- [What you have to do]: Set every entry down again exactly, excluding any pictures.

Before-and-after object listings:
-------------------------

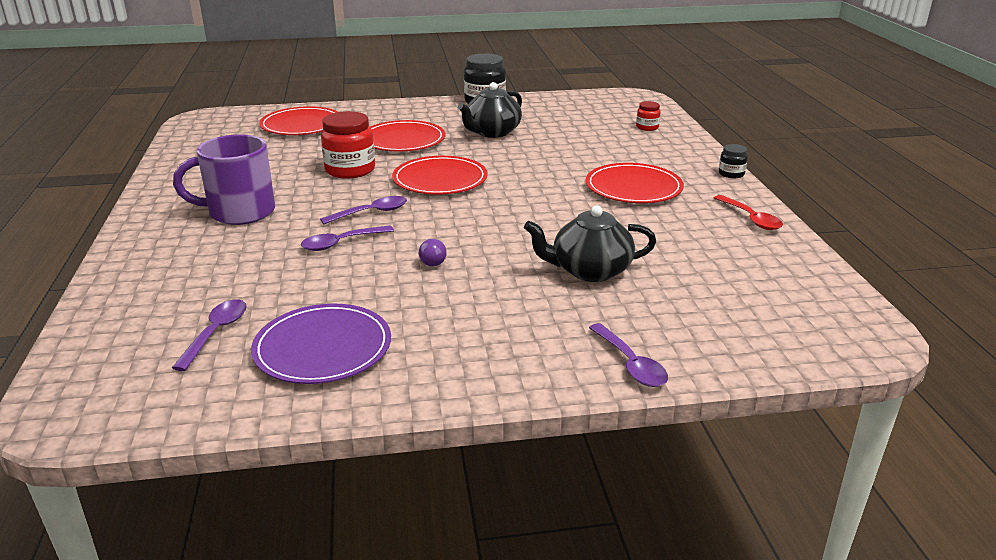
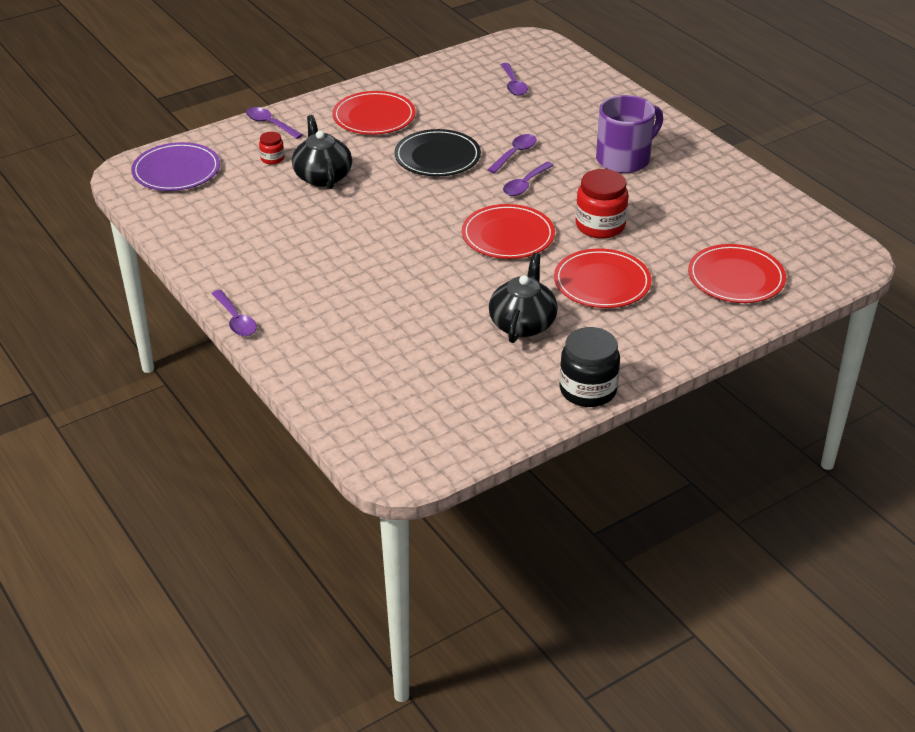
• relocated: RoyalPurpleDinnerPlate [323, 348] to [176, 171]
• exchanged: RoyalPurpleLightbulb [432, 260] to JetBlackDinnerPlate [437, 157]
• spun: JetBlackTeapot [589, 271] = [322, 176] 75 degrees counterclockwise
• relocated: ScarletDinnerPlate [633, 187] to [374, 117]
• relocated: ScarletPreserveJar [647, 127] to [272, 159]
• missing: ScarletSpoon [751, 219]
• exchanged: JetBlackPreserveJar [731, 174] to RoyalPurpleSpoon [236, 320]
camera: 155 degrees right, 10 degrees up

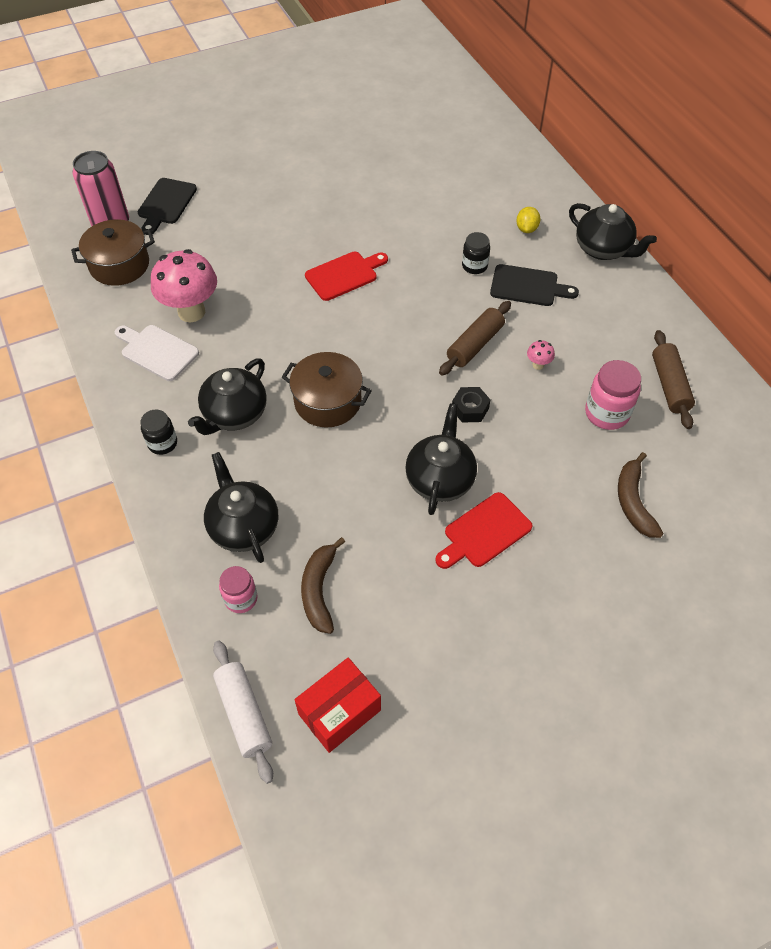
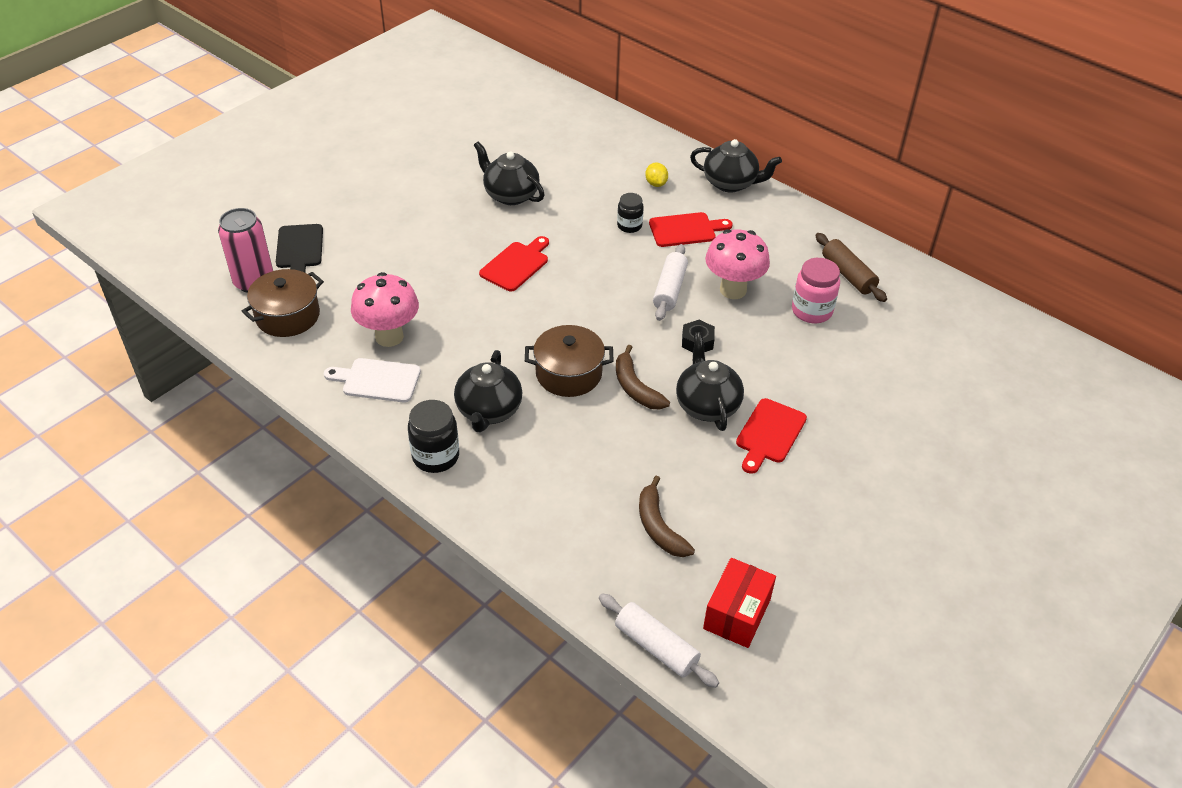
• size: JetBlackPreserveJar [162, 443] = [436, 456] x1.54
• relocated: JetBlackTeapot [243, 527] to [510, 195]
• missing: RosePinkPreserveJar [241, 599]
• colour: RussetDoughRoller [475, 345] to PureWhiteDoughRoller [670, 289]
• colour: JetBlackBreadBoard [528, 286] to ScarletBreadBoard [686, 230]
• size: RosePinkToadstool [538, 365] = [733, 290] x2.45
• relocated: RussetBanana [633, 502] to [635, 387]
camera: 25 degrees left, 10 degrees down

-------------------------

- [Response to this task]:
• relocated: RoyalPurpleDinnerPlate [323, 348] to [176, 171]
• exchanged: RoyalPurpleLightbulb [432, 260] to JetBlackDinnerPlate [437, 157]
• spun: JetBlackTeapot [589, 271] = [322, 176] 75 degrees counterclockwise
• relocated: ScarletDinnerPlate [633, 187] to [374, 117]
• relocated: ScarletPreserveJar [647, 127] to [272, 159]
• missing: ScarletSpoon [751, 219]
• exchanged: JetBlackPreserveJar [731, 174] to RoyalPurpleSpoon [236, 320]
camera: 155 degrees right, 10 degrees up

• size: JetBlackPreserveJar [162, 443] = [436, 456] x1.54
• relocated: JetBlackTeapot [243, 527] to [510, 195]
• missing: RosePinkPreserveJar [241, 599]
• colour: RussetDoughRoller [475, 345] to PureWhiteDoughRoller [670, 289]
• colour: JetBlackBreadBoard [528, 286] to ScarletBreadBoard [686, 230]
• size: RosePinkToadstool [538, 365] = [733, 290] x2.45
• relocated: RussetBanana [633, 502] to [635, 387]
camera: 25 degrees left, 10 degrees down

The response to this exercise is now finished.